[Dataset records]:
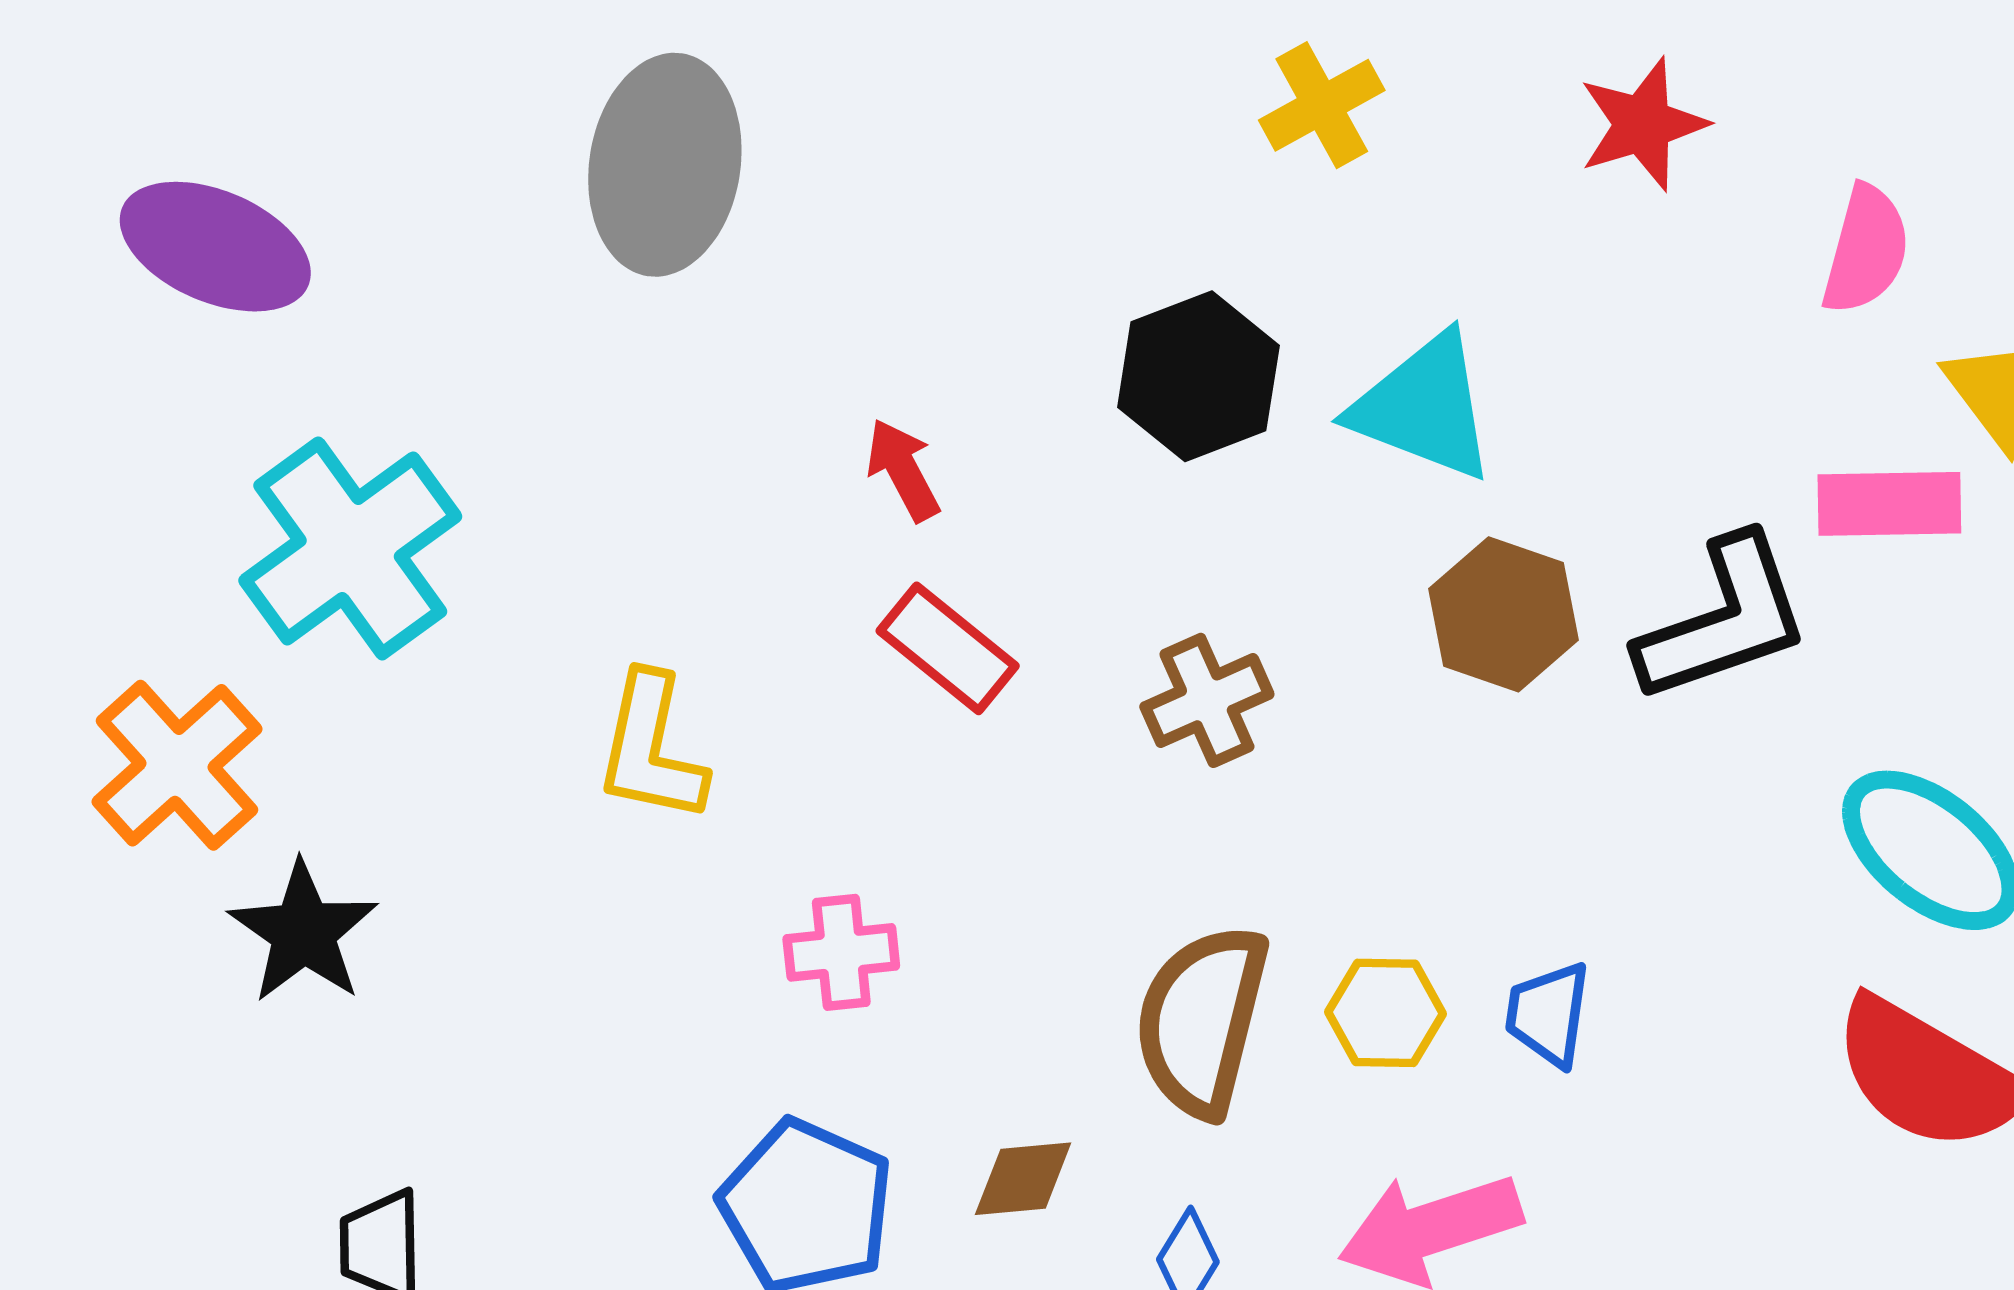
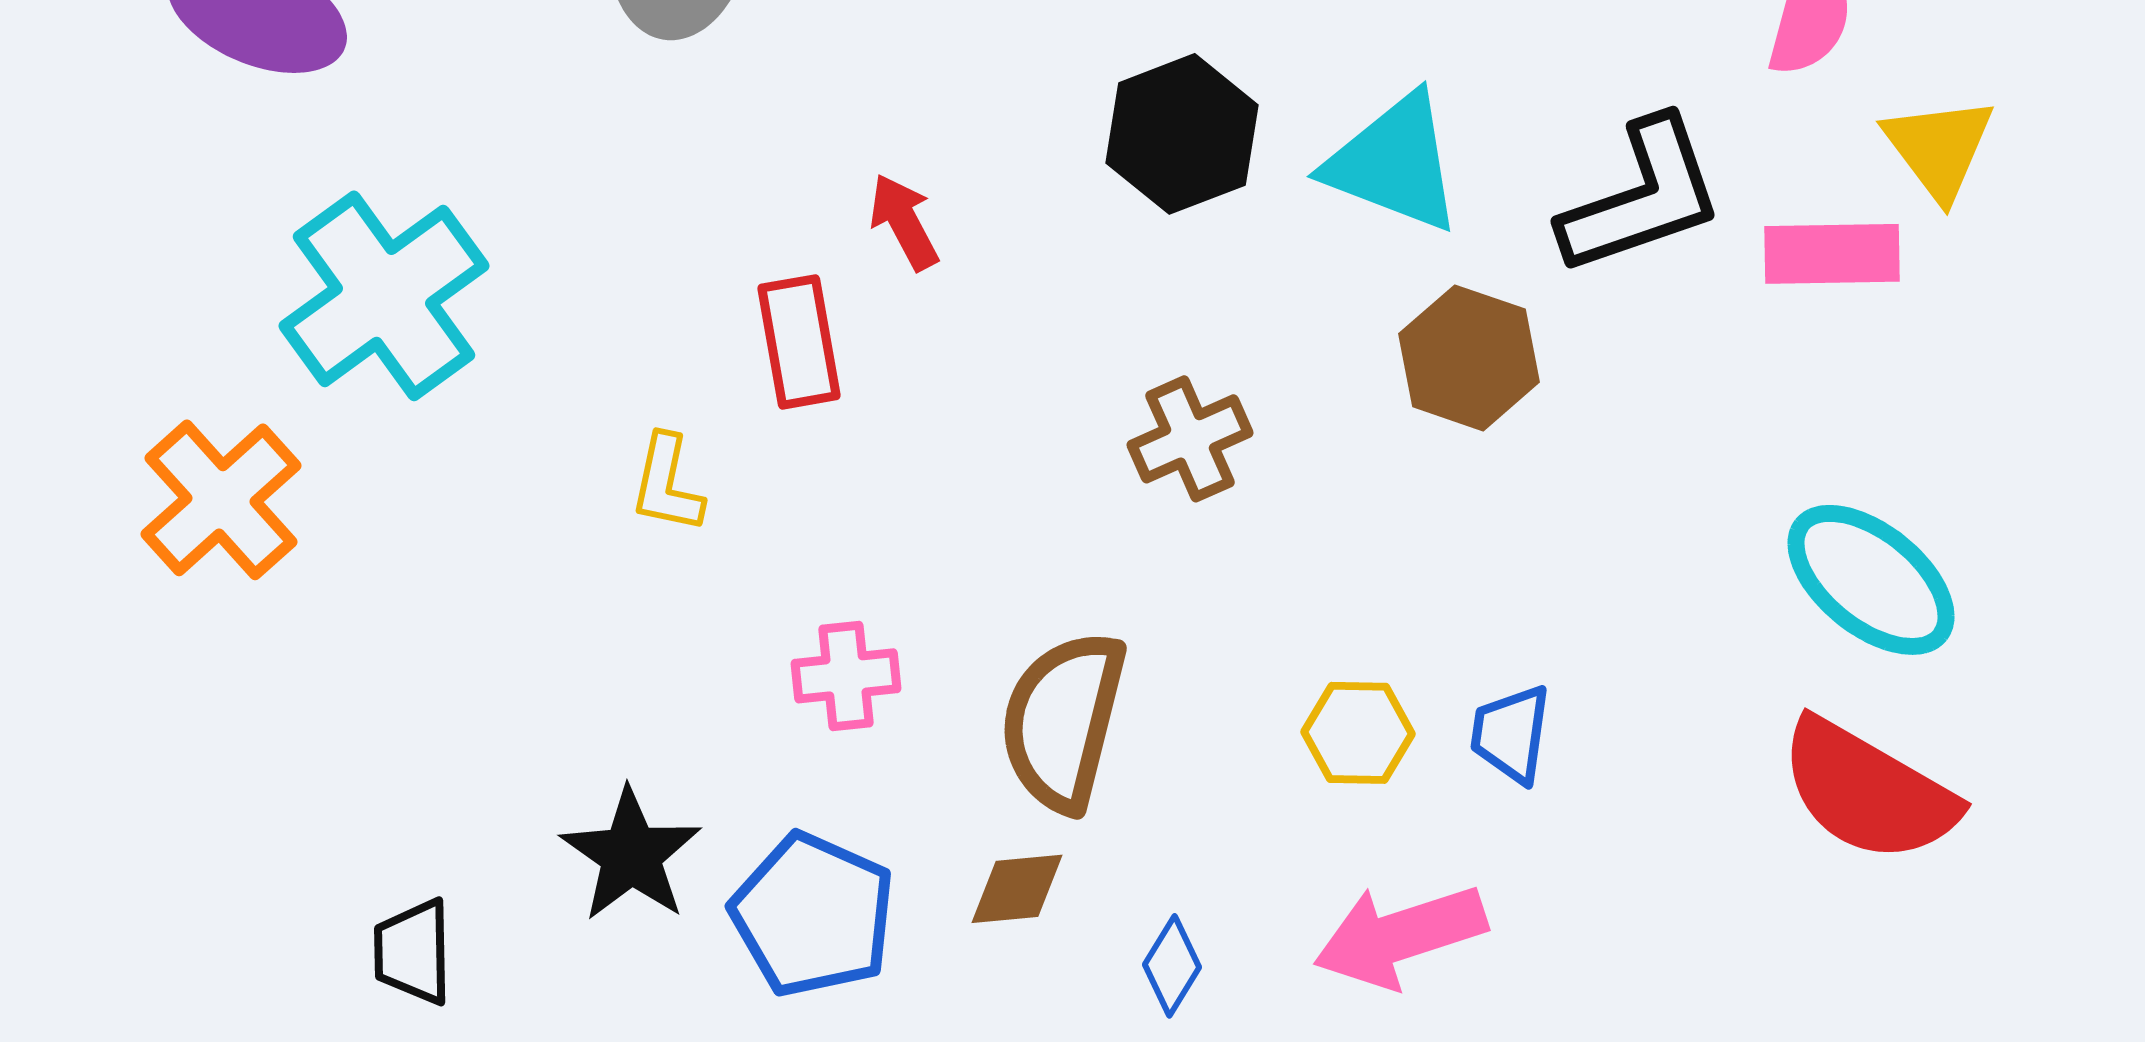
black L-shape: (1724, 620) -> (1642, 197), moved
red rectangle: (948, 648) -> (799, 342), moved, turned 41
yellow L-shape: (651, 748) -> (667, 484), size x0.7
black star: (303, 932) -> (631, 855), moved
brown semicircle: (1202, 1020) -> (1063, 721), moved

[What you have to do]:
Which lines in the records above contain the string "black"? Copy them.

[Result below]:
black L-shape: (1724, 620) -> (1642, 197), moved
black star: (303, 932) -> (631, 855), moved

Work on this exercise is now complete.